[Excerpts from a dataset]
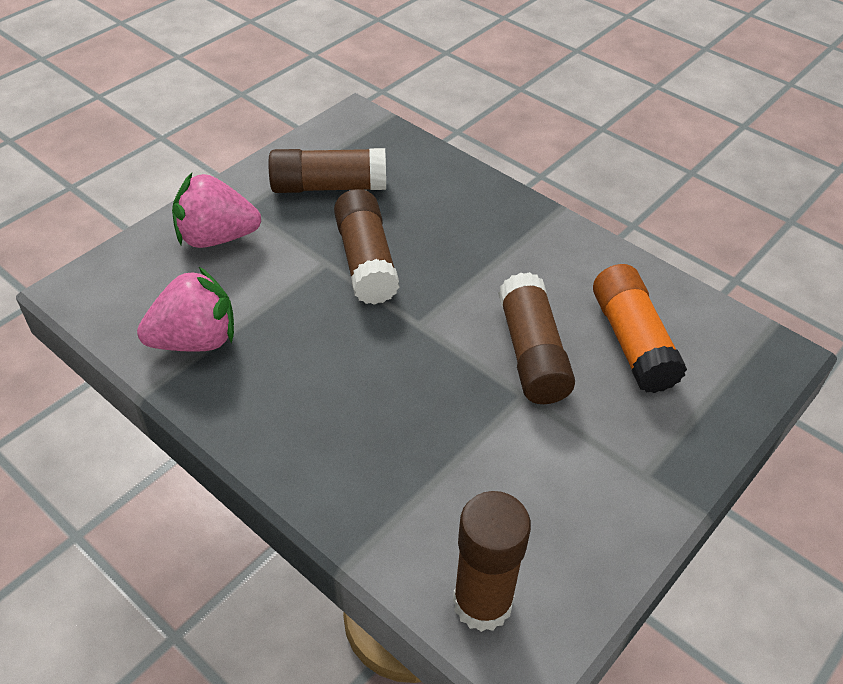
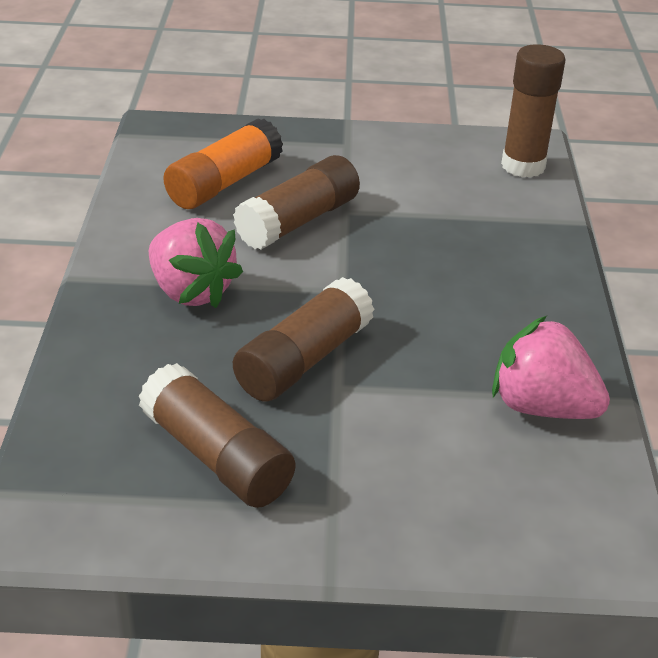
camera: 130 degrees left, 10 degrees down
(216, 238) = (408, 492): pink strawberry -> pink strawberry (191, 292)

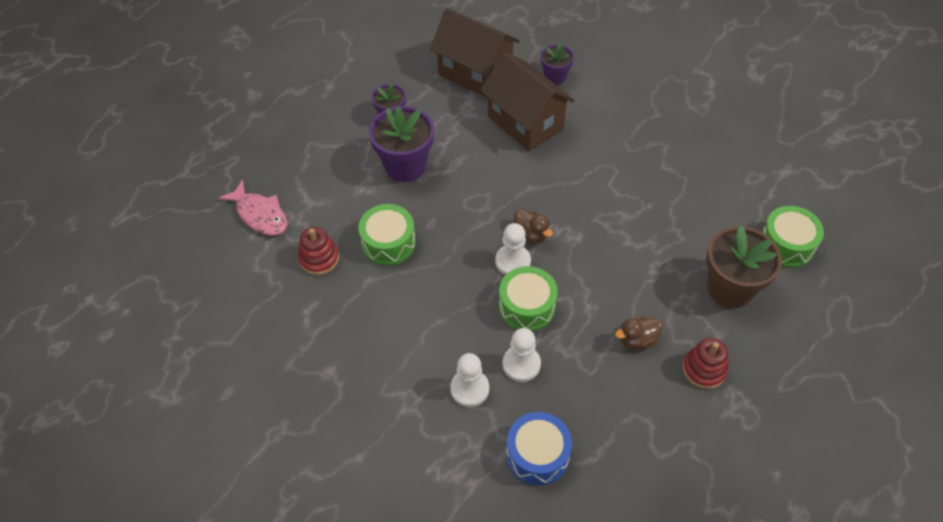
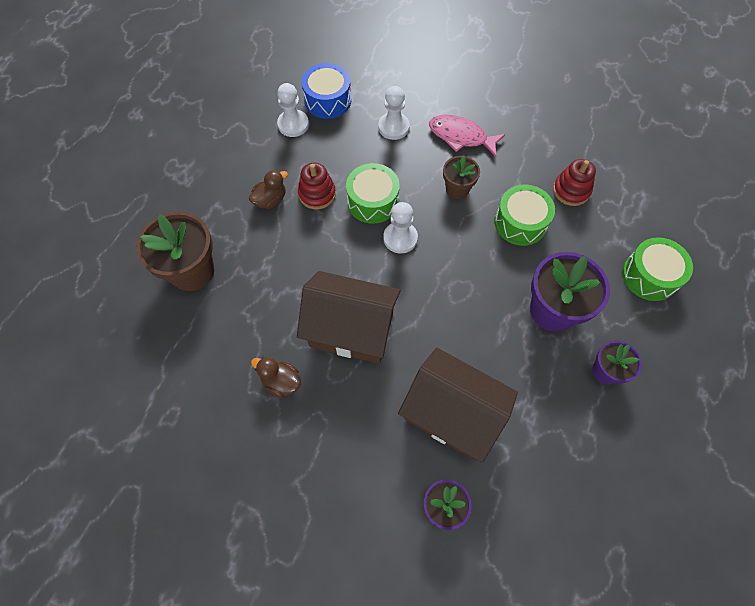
camera: 160 degrees right, 10 degrees up
(260, 214) = (652, 214): pink fish -> pink fish (461, 136)
(433, 293) = (457, 189): none -> brown flower pot
(475, 73) = (546, 478): brown house -> brown house (351, 330)
(521, 364) = (361, 155): white pawn -> white pawn (293, 124)
(531, 234) = (393, 270): brown duck -> brown duck (281, 382)
(704, 369) = (211, 192): red stacking toy -> red stacking toy (317, 194)
(786, 245) = (135, 336): green drum -> green drum (649, 276)

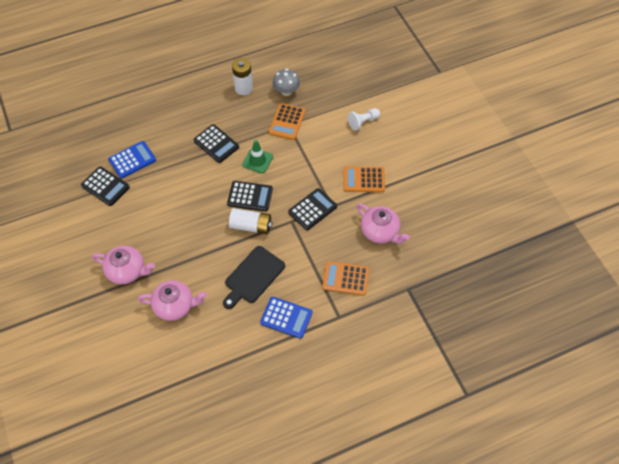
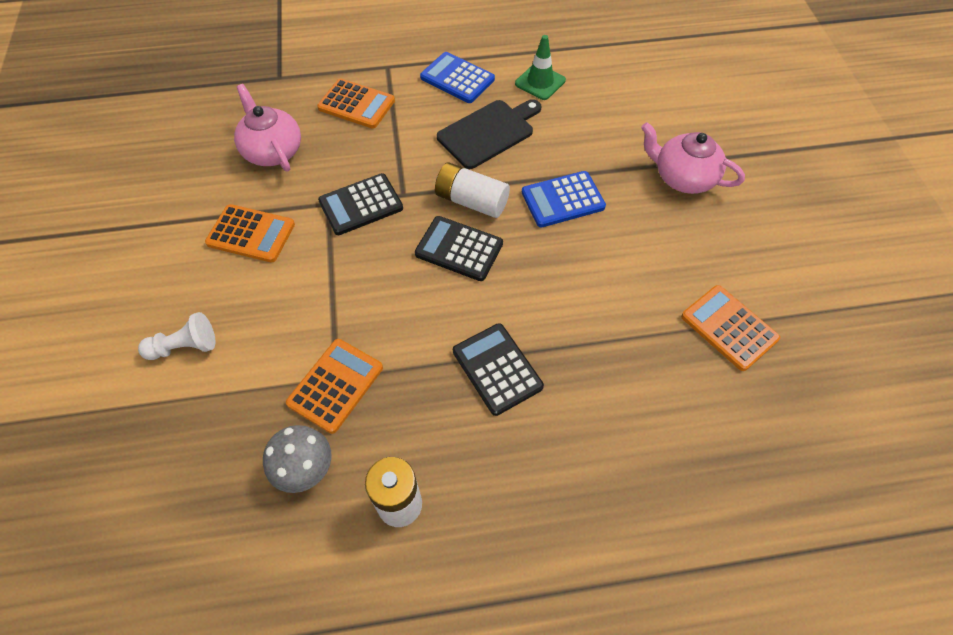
camera: 165 degrees left, 0 degrees up
(105, 186) = (729, 328): black calculator -> orange calculator
(132, 160) = (676, 373): blue calculator -> blue calculator (563, 200)
(175, 306) = (610, 120): pink teapot -> none
(257, 160) = (424, 313): green traffic cone -> green traffic cone (540, 82)

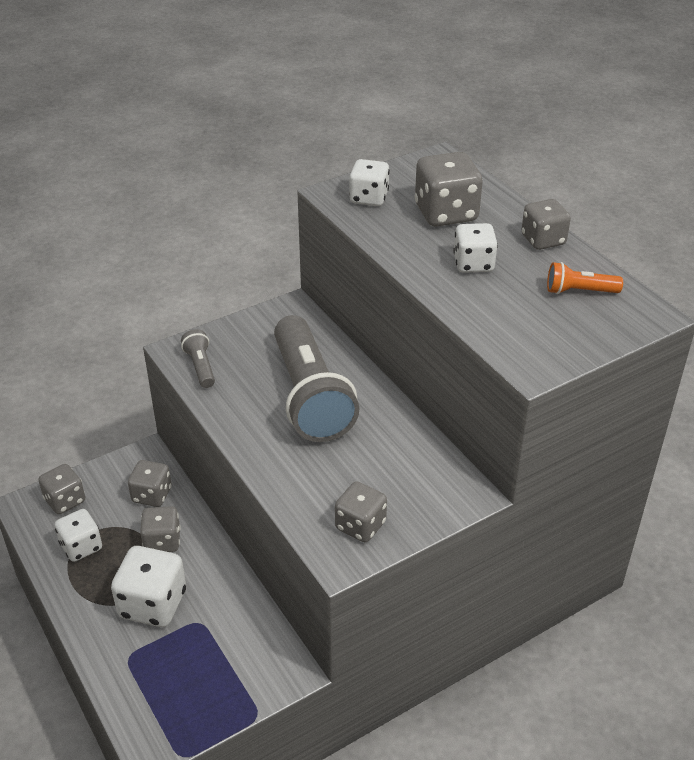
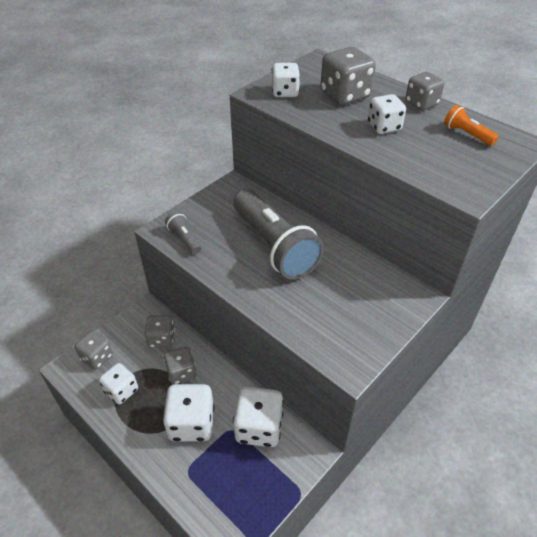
camera: 15 degrees left, 5 degrees up
(234, 628) = (258, 427): none -> white dice
(360, 525) = (353, 337): grey dice -> none
(579, 291) = (467, 134): orange flashlight -> orange flashlight turned 60 degrees clockwise

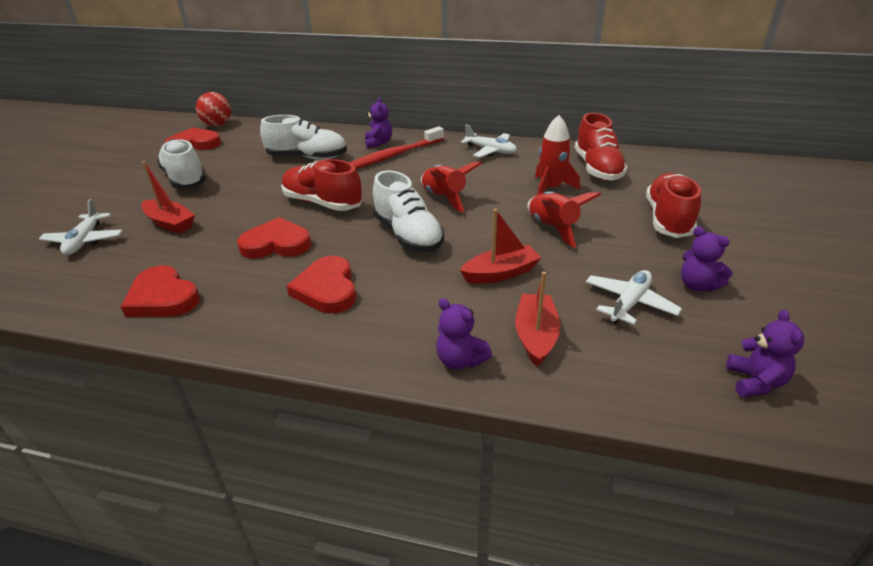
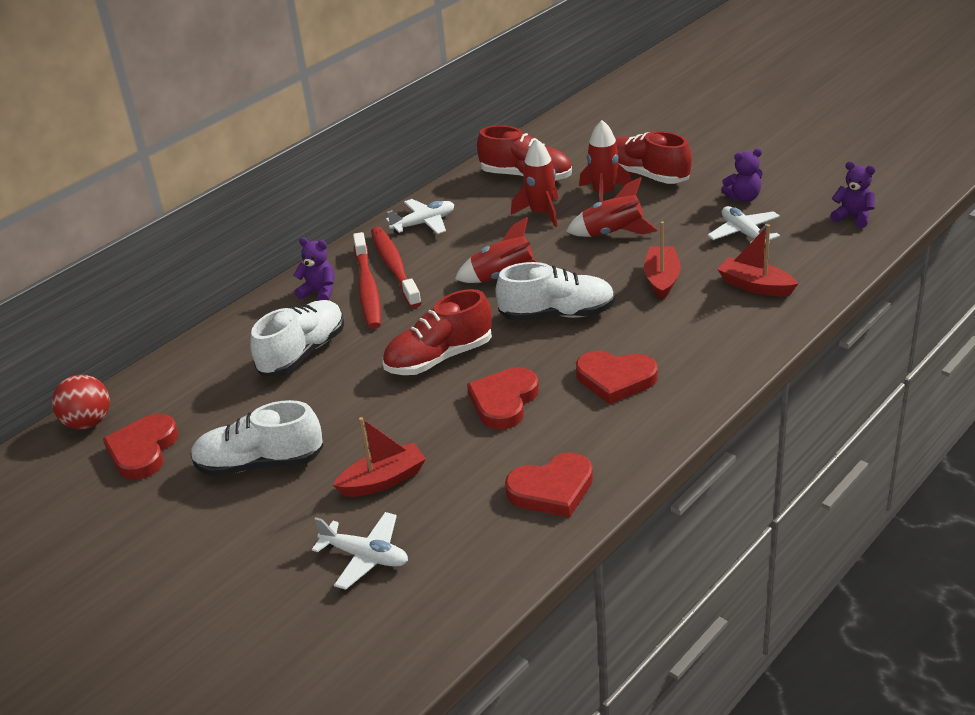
camera: 60 degrees left, 0 degrees up
(426, 157) = (394, 267): none -> red toothbrush
(460, 360) = (761, 327): purple teddy bear -> none
(612, 207) = (603, 194): none -> red rocket

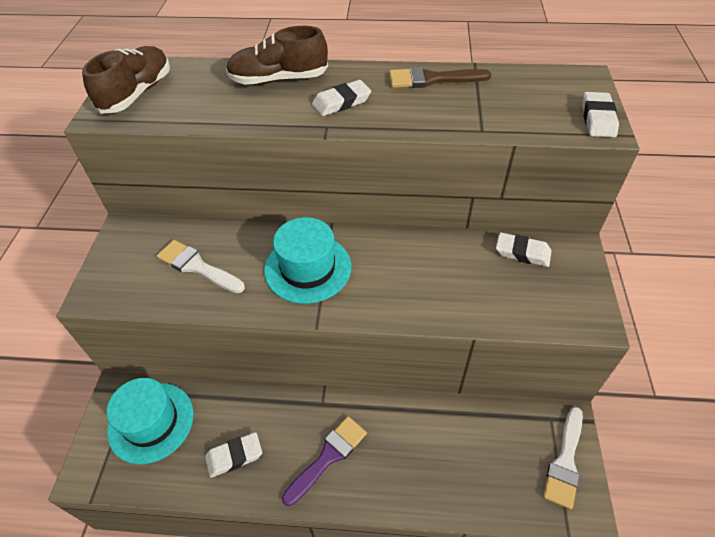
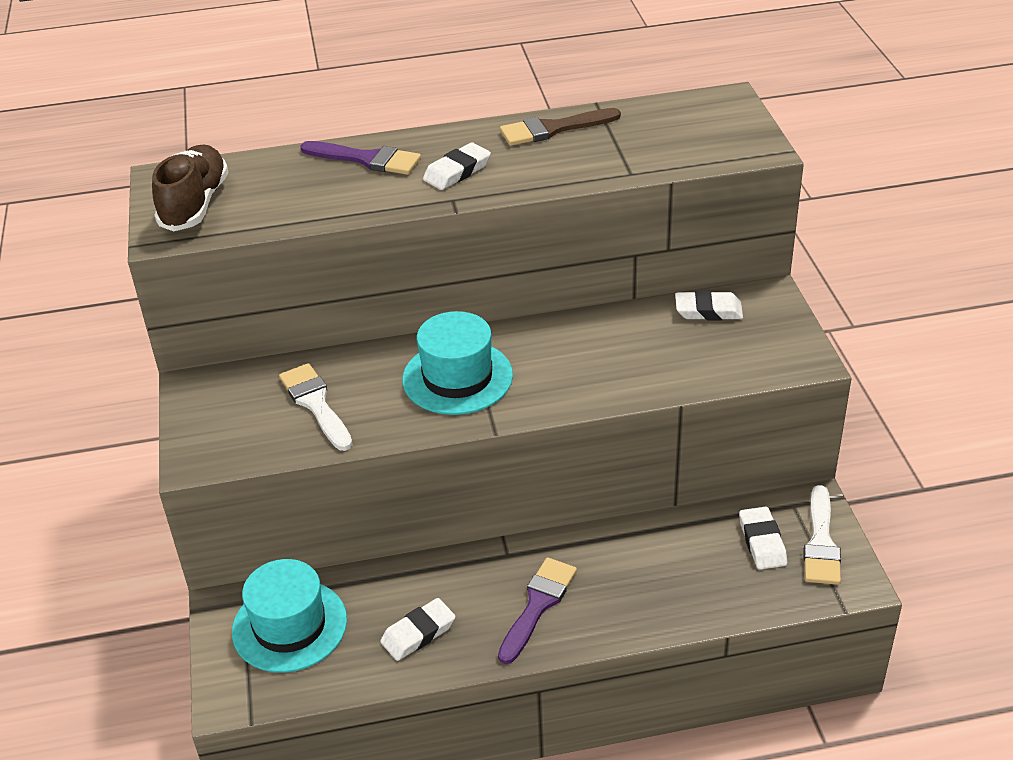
camera: 15 degrees left, 10 degrees down
(197, 266) = (316, 404): white brush -> white brush turned 45 degrees clockwise
(278, 79) = (367, 159): brown shoe -> purple brush
(597, 119) = (752, 140): white eraser -> white eraser (762, 542)

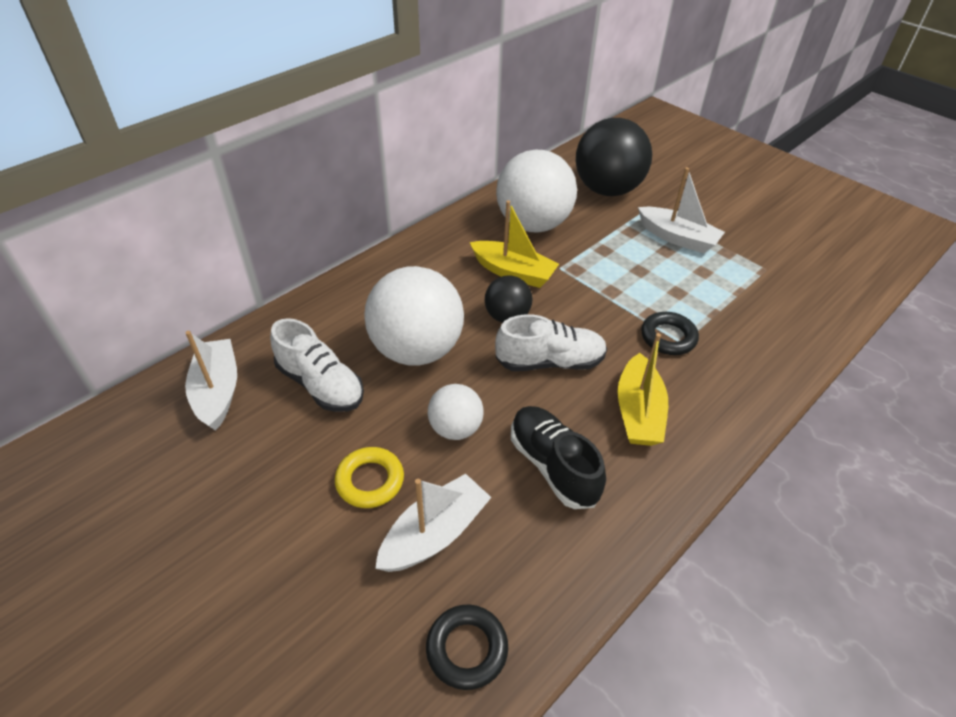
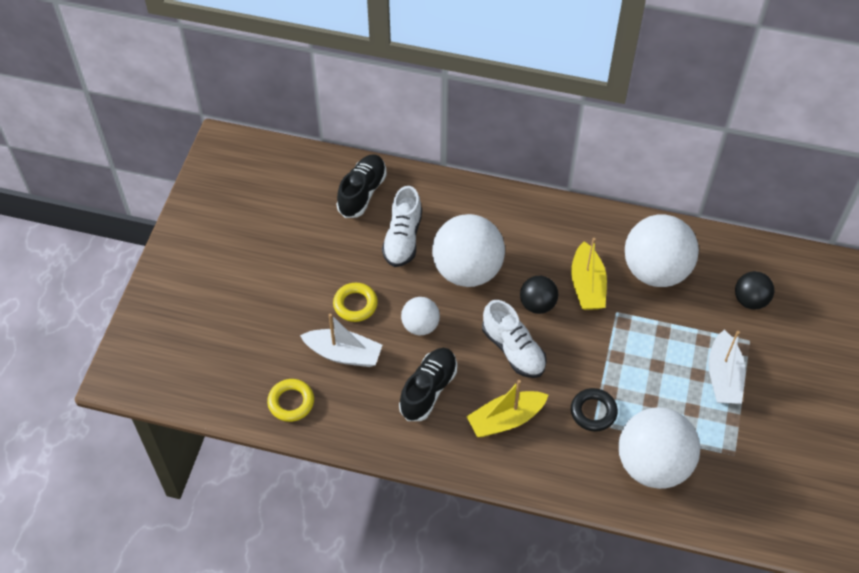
camera: 60 degrees right, 10 degrees up
(217, 391) = (362, 193): white boat -> black shoe
(467, 649) = (291, 402): black ring -> yellow ring
(607, 190) = (750, 300): black ball -> black ball, size x0.52
(754, 324) = (653, 464): none -> white ball

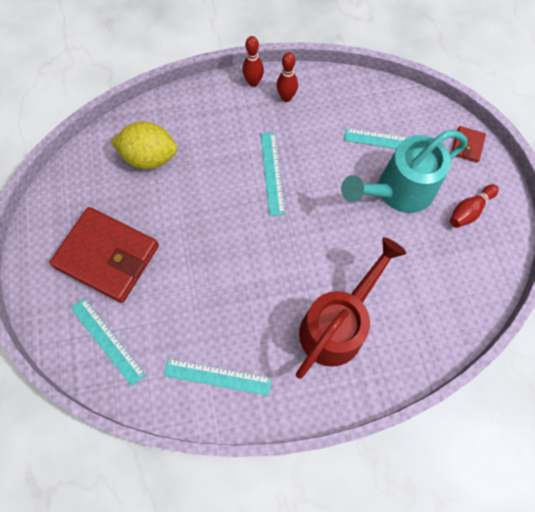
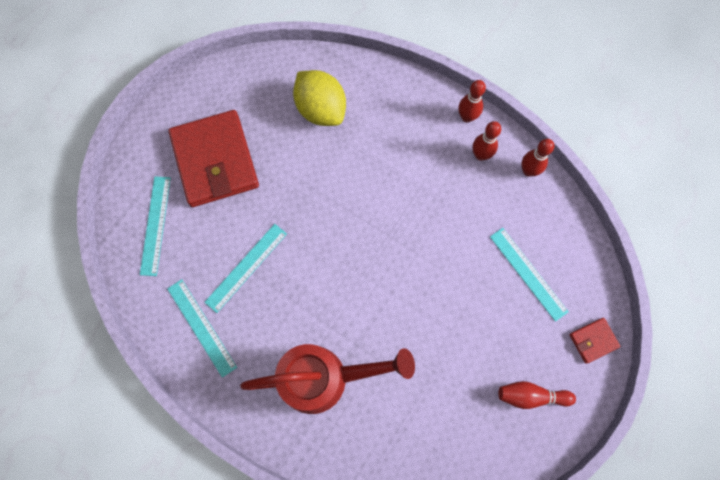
camera: 45 degrees right, 5 degrees up
(272, 173) = (401, 209): turquoise ruler -> turquoise ruler (246, 267)
(325, 82) = (528, 171): none -> red bowling pin
(398, 191) = (488, 321): turquoise watering can -> none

● THE PROBLEM:
Print exactly the lines above that run from the one with "(216, 238) = (408, 492): pink" to the one with "(579, 291) = (467, 134): orange", both included. No pictures.

● COMPLETED EXERCISE:
(216, 238) = (408, 492): pink strawberry -> pink strawberry (191, 292)

camera: 160 degrees right, 10 degrees up
(260, 214) = (652, 214): pink fish -> pink fish (461, 136)
(433, 293) = (457, 189): none -> brown flower pot
(475, 73) = (546, 478): brown house -> brown house (351, 330)
(521, 364) = (361, 155): white pawn -> white pawn (293, 124)
(531, 234) = (393, 270): brown duck -> brown duck (281, 382)
(704, 369) = (211, 192): red stacking toy -> red stacking toy (317, 194)
(786, 245) = (135, 336): green drum -> green drum (649, 276)

camera: 165 degrees left, 0 degrees up
(105, 186) = (729, 328): black calculator -> orange calculator
(132, 160) = (676, 373): blue calculator -> blue calculator (563, 200)
(175, 306) = (610, 120): pink teapot -> none
(257, 160) = (424, 313): green traffic cone -> green traffic cone (540, 82)

camera: 15 degrees left, 5 degrees up
(234, 628) = (258, 427): none -> white dice
(360, 525) = (353, 337): grey dice -> none
(579, 291) = (467, 134): orange flashlight -> orange flashlight turned 60 degrees clockwise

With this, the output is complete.